- GOAL: Return every line of the records below verbatim, without any alteration.

(Collected data entries)
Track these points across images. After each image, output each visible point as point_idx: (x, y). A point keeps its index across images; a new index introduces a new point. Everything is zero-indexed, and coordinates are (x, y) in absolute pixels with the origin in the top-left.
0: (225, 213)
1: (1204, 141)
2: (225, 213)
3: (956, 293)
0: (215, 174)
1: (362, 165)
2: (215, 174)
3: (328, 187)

- TASK ANSWER:
Track these points across images. After each image, output each visible point as point_idx: (x, y). A point keeps its index across images; a new index introduces a new point. Everything is zero-indexed, and coordinates are (x, y) in absolute pixels with the origin in the top-left.
0: (225, 213)
1: (1204, 141)
2: (225, 213)
3: (956, 293)
0: (215, 174)
1: (362, 165)
2: (215, 174)
3: (328, 187)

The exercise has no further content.